Top of Source material

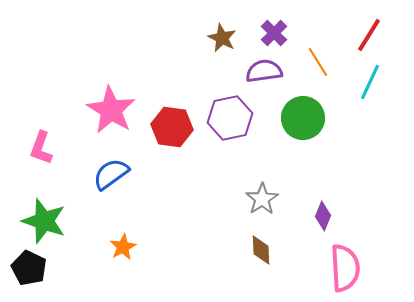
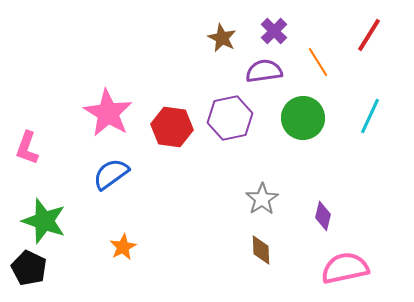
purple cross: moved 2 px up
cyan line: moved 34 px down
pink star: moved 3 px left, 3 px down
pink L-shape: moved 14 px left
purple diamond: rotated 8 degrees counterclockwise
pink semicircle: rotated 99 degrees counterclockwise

Bottom of Source material

● Assignment
Retype the listing above exactly, pictures excluded.

● Final answer
purple cross: moved 2 px up
cyan line: moved 34 px down
pink star: moved 3 px left, 3 px down
pink L-shape: moved 14 px left
purple diamond: rotated 8 degrees counterclockwise
pink semicircle: rotated 99 degrees counterclockwise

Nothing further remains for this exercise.